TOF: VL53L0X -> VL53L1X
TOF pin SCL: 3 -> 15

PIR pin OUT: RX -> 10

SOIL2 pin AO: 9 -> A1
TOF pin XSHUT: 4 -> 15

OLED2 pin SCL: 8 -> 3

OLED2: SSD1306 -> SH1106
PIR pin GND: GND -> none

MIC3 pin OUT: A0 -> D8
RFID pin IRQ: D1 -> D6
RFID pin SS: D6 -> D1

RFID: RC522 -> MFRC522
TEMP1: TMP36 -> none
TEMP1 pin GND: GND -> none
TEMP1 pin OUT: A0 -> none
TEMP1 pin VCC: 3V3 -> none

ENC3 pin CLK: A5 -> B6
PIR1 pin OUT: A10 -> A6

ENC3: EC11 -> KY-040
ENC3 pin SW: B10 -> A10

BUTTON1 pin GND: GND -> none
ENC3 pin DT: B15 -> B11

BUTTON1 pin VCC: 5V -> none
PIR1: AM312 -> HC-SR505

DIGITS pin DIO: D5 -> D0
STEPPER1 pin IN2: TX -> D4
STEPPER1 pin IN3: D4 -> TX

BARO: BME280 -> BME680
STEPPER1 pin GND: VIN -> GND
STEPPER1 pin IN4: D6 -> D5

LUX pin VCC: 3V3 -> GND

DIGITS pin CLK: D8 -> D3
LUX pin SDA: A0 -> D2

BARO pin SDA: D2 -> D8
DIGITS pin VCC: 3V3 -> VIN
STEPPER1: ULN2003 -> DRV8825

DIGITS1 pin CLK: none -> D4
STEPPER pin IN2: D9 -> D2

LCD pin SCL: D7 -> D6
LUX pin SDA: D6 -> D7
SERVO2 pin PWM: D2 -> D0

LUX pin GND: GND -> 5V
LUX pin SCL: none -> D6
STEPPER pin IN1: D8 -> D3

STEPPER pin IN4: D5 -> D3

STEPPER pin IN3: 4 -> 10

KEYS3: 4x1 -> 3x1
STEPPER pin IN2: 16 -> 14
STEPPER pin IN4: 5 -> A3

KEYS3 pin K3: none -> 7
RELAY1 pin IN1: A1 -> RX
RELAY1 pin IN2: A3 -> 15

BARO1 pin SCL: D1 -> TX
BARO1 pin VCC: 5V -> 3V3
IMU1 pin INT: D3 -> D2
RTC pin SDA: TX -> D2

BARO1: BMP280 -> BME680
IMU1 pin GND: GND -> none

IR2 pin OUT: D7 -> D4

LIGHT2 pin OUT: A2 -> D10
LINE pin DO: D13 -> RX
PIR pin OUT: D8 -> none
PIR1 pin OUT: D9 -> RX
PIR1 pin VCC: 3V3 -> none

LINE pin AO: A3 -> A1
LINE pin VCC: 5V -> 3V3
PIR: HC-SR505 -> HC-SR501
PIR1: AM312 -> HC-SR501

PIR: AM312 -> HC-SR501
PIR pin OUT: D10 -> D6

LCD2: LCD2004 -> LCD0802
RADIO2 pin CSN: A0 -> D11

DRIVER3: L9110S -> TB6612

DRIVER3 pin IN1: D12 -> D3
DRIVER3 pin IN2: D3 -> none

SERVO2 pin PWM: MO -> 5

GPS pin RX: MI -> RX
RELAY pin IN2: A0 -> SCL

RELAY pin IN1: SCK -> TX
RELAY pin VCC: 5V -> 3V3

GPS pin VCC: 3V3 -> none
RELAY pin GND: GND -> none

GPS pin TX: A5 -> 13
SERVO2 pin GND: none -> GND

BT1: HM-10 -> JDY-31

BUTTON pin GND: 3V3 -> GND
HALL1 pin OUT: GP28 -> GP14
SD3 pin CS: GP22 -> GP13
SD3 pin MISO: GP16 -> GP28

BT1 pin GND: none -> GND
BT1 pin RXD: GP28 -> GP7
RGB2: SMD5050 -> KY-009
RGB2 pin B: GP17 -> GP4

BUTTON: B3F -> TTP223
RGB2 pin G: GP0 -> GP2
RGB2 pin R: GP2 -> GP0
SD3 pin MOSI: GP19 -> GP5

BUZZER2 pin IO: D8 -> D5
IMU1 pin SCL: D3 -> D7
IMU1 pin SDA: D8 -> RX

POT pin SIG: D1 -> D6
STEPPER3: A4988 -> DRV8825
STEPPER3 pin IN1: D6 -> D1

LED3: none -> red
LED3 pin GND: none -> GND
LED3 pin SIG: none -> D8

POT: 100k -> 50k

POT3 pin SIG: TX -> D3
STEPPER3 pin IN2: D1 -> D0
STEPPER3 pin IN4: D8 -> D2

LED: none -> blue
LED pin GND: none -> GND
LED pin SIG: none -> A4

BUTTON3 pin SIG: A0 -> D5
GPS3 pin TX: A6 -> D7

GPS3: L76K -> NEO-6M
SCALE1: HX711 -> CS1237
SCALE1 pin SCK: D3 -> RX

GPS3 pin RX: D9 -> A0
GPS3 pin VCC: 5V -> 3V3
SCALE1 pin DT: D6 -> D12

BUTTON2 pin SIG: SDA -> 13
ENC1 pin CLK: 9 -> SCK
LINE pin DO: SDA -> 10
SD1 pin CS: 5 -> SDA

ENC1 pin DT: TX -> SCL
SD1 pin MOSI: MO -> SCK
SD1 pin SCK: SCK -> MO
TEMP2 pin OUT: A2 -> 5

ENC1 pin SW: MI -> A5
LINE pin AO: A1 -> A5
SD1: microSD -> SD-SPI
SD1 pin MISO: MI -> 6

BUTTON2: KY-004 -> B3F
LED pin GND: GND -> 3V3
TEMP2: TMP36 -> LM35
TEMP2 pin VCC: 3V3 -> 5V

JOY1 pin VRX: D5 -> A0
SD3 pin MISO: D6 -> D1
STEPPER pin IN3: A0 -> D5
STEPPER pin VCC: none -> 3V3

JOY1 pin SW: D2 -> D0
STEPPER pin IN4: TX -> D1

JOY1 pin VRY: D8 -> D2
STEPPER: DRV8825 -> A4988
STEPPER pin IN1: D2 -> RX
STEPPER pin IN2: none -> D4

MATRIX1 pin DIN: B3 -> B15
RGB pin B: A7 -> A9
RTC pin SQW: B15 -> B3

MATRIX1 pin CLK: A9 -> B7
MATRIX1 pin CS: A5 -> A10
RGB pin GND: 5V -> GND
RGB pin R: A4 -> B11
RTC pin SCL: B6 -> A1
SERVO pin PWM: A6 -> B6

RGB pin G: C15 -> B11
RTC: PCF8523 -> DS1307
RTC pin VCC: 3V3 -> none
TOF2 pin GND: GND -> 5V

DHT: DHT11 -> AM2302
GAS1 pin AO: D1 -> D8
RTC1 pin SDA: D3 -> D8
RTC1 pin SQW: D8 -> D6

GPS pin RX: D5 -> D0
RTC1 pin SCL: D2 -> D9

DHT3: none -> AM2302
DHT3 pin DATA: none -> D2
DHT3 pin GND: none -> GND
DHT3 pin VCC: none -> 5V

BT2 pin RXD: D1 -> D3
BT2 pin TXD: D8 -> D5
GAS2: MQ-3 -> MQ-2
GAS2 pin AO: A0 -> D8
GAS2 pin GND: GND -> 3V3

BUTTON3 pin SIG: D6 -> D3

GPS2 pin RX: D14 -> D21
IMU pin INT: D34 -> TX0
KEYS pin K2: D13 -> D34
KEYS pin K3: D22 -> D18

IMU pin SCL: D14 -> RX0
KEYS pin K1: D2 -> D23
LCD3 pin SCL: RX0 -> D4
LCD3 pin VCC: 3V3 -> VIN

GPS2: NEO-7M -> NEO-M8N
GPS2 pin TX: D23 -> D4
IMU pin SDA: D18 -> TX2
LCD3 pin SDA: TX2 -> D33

Work request:
The whole listing should be transcribed word for word.

Answer area:
TOF: VL53L0X -> VL53L1X
TOF pin SCL: 3 -> 15

PIR pin OUT: RX -> 10

SOIL2 pin AO: 9 -> A1
TOF pin XSHUT: 4 -> 15

OLED2 pin SCL: 8 -> 3

OLED2: SSD1306 -> SH1106
PIR pin GND: GND -> none

MIC3 pin OUT: A0 -> D8
RFID pin IRQ: D1 -> D6
RFID pin SS: D6 -> D1

RFID: RC522 -> MFRC522
TEMP1: TMP36 -> none
TEMP1 pin GND: GND -> none
TEMP1 pin OUT: A0 -> none
TEMP1 pin VCC: 3V3 -> none

ENC3 pin CLK: A5 -> B6
PIR1 pin OUT: A10 -> A6

ENC3: EC11 -> KY-040
ENC3 pin SW: B10 -> A10

BUTTON1 pin GND: GND -> none
ENC3 pin DT: B15 -> B11

BUTTON1 pin VCC: 5V -> none
PIR1: AM312 -> HC-SR505

DIGITS pin DIO: D5 -> D0
STEPPER1 pin IN2: TX -> D4
STEPPER1 pin IN3: D4 -> TX

BARO: BME280 -> BME680
STEPPER1 pin GND: VIN -> GND
STEPPER1 pin IN4: D6 -> D5

LUX pin VCC: 3V3 -> GND

DIGITS pin CLK: D8 -> D3
LUX pin SDA: A0 -> D2

BARO pin SDA: D2 -> D8
DIGITS pin VCC: 3V3 -> VIN
STEPPER1: ULN2003 -> DRV8825

DIGITS1 pin CLK: none -> D4
STEPPER pin IN2: D9 -> D2

LCD pin SCL: D7 -> D6
LUX pin SDA: D6 -> D7
SERVO2 pin PWM: D2 -> D0

LUX pin GND: GND -> 5V
LUX pin SCL: none -> D6
STEPPER pin IN1: D8 -> D3

STEPPER pin IN4: D5 -> D3

STEPPER pin IN3: 4 -> 10

KEYS3: 4x1 -> 3x1
STEPPER pin IN2: 16 -> 14
STEPPER pin IN4: 5 -> A3

KEYS3 pin K3: none -> 7
RELAY1 pin IN1: A1 -> RX
RELAY1 pin IN2: A3 -> 15

BARO1 pin SCL: D1 -> TX
BARO1 pin VCC: 5V -> 3V3
IMU1 pin INT: D3 -> D2
RTC pin SDA: TX -> D2

BARO1: BMP280 -> BME680
IMU1 pin GND: GND -> none

IR2 pin OUT: D7 -> D4

LIGHT2 pin OUT: A2 -> D10
LINE pin DO: D13 -> RX
PIR pin OUT: D8 -> none
PIR1 pin OUT: D9 -> RX
PIR1 pin VCC: 3V3 -> none

LINE pin AO: A3 -> A1
LINE pin VCC: 5V -> 3V3
PIR: HC-SR505 -> HC-SR501
PIR1: AM312 -> HC-SR501

PIR: AM312 -> HC-SR501
PIR pin OUT: D10 -> D6

LCD2: LCD2004 -> LCD0802
RADIO2 pin CSN: A0 -> D11

DRIVER3: L9110S -> TB6612

DRIVER3 pin IN1: D12 -> D3
DRIVER3 pin IN2: D3 -> none

SERVO2 pin PWM: MO -> 5

GPS pin RX: MI -> RX
RELAY pin IN2: A0 -> SCL

RELAY pin IN1: SCK -> TX
RELAY pin VCC: 5V -> 3V3

GPS pin VCC: 3V3 -> none
RELAY pin GND: GND -> none

GPS pin TX: A5 -> 13
SERVO2 pin GND: none -> GND

BT1: HM-10 -> JDY-31

BUTTON pin GND: 3V3 -> GND
HALL1 pin OUT: GP28 -> GP14
SD3 pin CS: GP22 -> GP13
SD3 pin MISO: GP16 -> GP28

BT1 pin GND: none -> GND
BT1 pin RXD: GP28 -> GP7
RGB2: SMD5050 -> KY-009
RGB2 pin B: GP17 -> GP4

BUTTON: B3F -> TTP223
RGB2 pin G: GP0 -> GP2
RGB2 pin R: GP2 -> GP0
SD3 pin MOSI: GP19 -> GP5

BUZZER2 pin IO: D8 -> D5
IMU1 pin SCL: D3 -> D7
IMU1 pin SDA: D8 -> RX

POT pin SIG: D1 -> D6
STEPPER3: A4988 -> DRV8825
STEPPER3 pin IN1: D6 -> D1

LED3: none -> red
LED3 pin GND: none -> GND
LED3 pin SIG: none -> D8

POT: 100k -> 50k

POT3 pin SIG: TX -> D3
STEPPER3 pin IN2: D1 -> D0
STEPPER3 pin IN4: D8 -> D2

LED: none -> blue
LED pin GND: none -> GND
LED pin SIG: none -> A4

BUTTON3 pin SIG: A0 -> D5
GPS3 pin TX: A6 -> D7

GPS3: L76K -> NEO-6M
SCALE1: HX711 -> CS1237
SCALE1 pin SCK: D3 -> RX

GPS3 pin RX: D9 -> A0
GPS3 pin VCC: 5V -> 3V3
SCALE1 pin DT: D6 -> D12

BUTTON2 pin SIG: SDA -> 13
ENC1 pin CLK: 9 -> SCK
LINE pin DO: SDA -> 10
SD1 pin CS: 5 -> SDA

ENC1 pin DT: TX -> SCL
SD1 pin MOSI: MO -> SCK
SD1 pin SCK: SCK -> MO
TEMP2 pin OUT: A2 -> 5

ENC1 pin SW: MI -> A5
LINE pin AO: A1 -> A5
SD1: microSD -> SD-SPI
SD1 pin MISO: MI -> 6

BUTTON2: KY-004 -> B3F
LED pin GND: GND -> 3V3
TEMP2: TMP36 -> LM35
TEMP2 pin VCC: 3V3 -> 5V

JOY1 pin VRX: D5 -> A0
SD3 pin MISO: D6 -> D1
STEPPER pin IN3: A0 -> D5
STEPPER pin VCC: none -> 3V3

JOY1 pin SW: D2 -> D0
STEPPER pin IN4: TX -> D1

JOY1 pin VRY: D8 -> D2
STEPPER: DRV8825 -> A4988
STEPPER pin IN1: D2 -> RX
STEPPER pin IN2: none -> D4

MATRIX1 pin DIN: B3 -> B15
RGB pin B: A7 -> A9
RTC pin SQW: B15 -> B3

MATRIX1 pin CLK: A9 -> B7
MATRIX1 pin CS: A5 -> A10
RGB pin GND: 5V -> GND
RGB pin R: A4 -> B11
RTC pin SCL: B6 -> A1
SERVO pin PWM: A6 -> B6

RGB pin G: C15 -> B11
RTC: PCF8523 -> DS1307
RTC pin VCC: 3V3 -> none
TOF2 pin GND: GND -> 5V

DHT: DHT11 -> AM2302
GAS1 pin AO: D1 -> D8
RTC1 pin SDA: D3 -> D8
RTC1 pin SQW: D8 -> D6

GPS pin RX: D5 -> D0
RTC1 pin SCL: D2 -> D9

DHT3: none -> AM2302
DHT3 pin DATA: none -> D2
DHT3 pin GND: none -> GND
DHT3 pin VCC: none -> 5V

BT2 pin RXD: D1 -> D3
BT2 pin TXD: D8 -> D5
GAS2: MQ-3 -> MQ-2
GAS2 pin AO: A0 -> D8
GAS2 pin GND: GND -> 3V3

BUTTON3 pin SIG: D6 -> D3

GPS2 pin RX: D14 -> D21
IMU pin INT: D34 -> TX0
KEYS pin K2: D13 -> D34
KEYS pin K3: D22 -> D18

IMU pin SCL: D14 -> RX0
KEYS pin K1: D2 -> D23
LCD3 pin SCL: RX0 -> D4
LCD3 pin VCC: 3V3 -> VIN

GPS2: NEO-7M -> NEO-M8N
GPS2 pin TX: D23 -> D4
IMU pin SDA: D18 -> TX2
LCD3 pin SDA: TX2 -> D33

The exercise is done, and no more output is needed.